Begin your copy at the line with "orange fork [237,548,296,634]" in the records below and end it at the line with "camera: 60 degrees left, 5 degrees down", restating each line word for word; omit the pictures.
┄┄┄┄┄┄
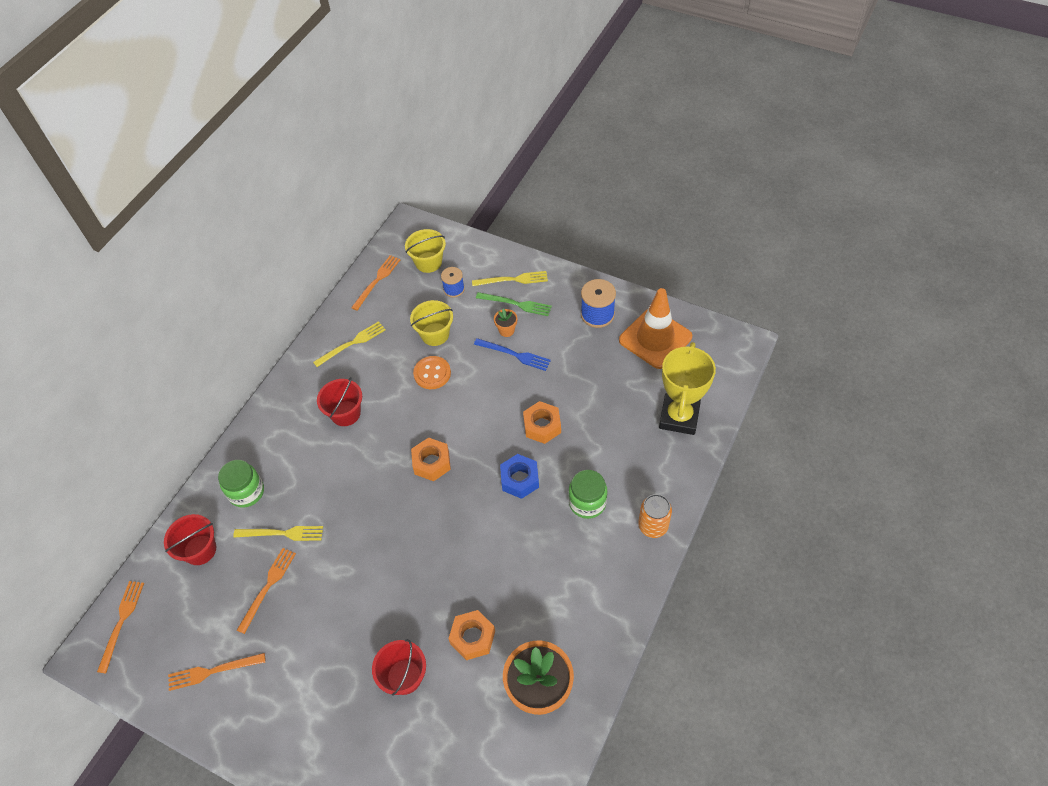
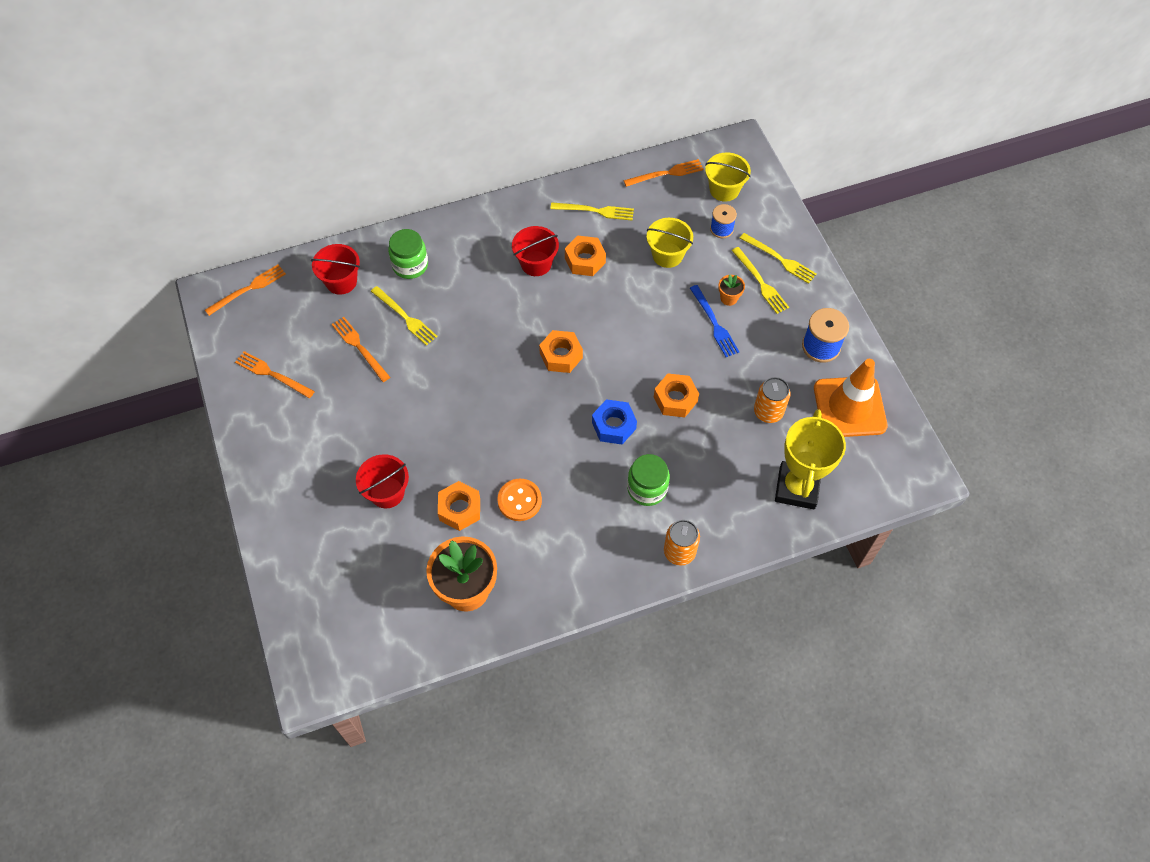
camera: 40 degrees right, 5 degrees up
orange fork [237,548,296,634] -> orange fork turned 105 degrees counterclockwise [332,317,390,382]
orange button [413,356,451,389] -> orange button moved to [497,479,542,521]
green fork [476,292,552,316] -> yellow fork [731,247,789,314]
yellow trophy [659,342,716,435] -> yellow trophy turned 45 degrees counterclockwise [775,409,846,509]
none -> orange nut [565,236,606,276]
none -> orange can [754,377,791,423]

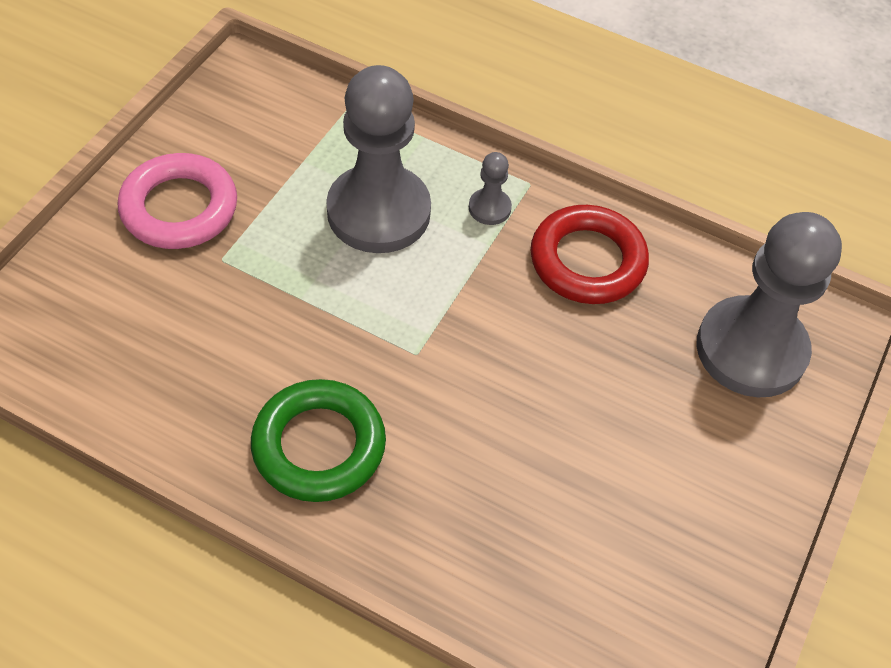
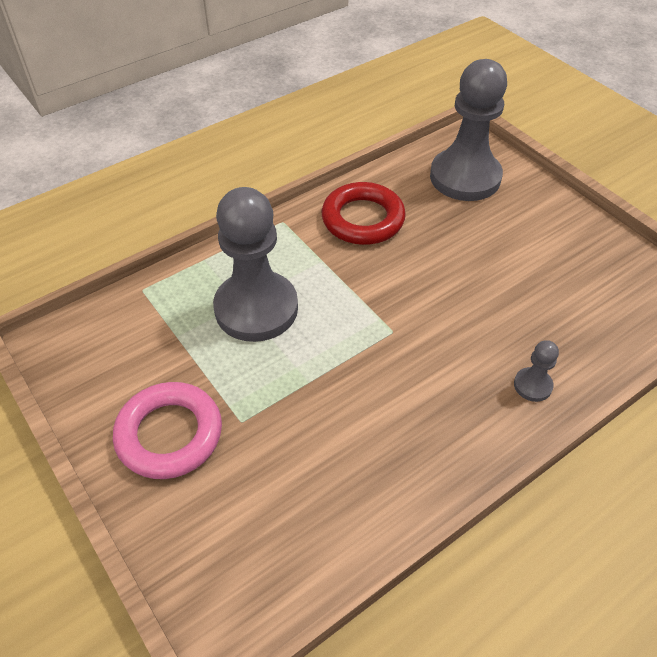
camera: 60 degrees left, 5 degrees down
green ring [251,379,386,502] -> none
grey pawn [469,152,512,225] -> grey pawn moved to [514,340,559,402]

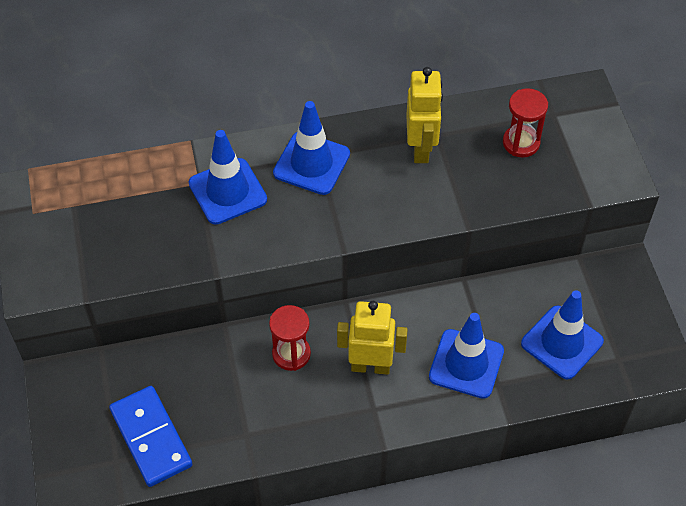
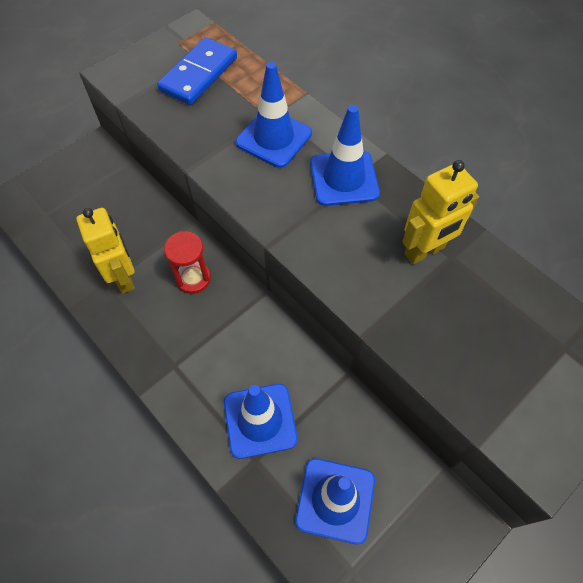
camera: 60 degrees right, 5 degrees up
blue domino [109,386,192,487] -> blue domino moved to [157,37,237,105]
yellow robot [337,301,408,375] -> yellow robot moved to [76,208,135,294]
red hourglass [503,88,548,158] -> none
┄┄┄┄┄┄
**SOLVED EXERCISE:**
orange fork [237,548,296,634] -> orange fork turned 105 degrees counterclockwise [332,317,390,382]
orange button [413,356,451,389] -> orange button moved to [497,479,542,521]
green fork [476,292,552,316] -> yellow fork [731,247,789,314]
yellow trophy [659,342,716,435] -> yellow trophy turned 45 degrees counterclockwise [775,409,846,509]
none -> orange nut [565,236,606,276]
none -> orange can [754,377,791,423]

camera: 60 degrees left, 5 degrees down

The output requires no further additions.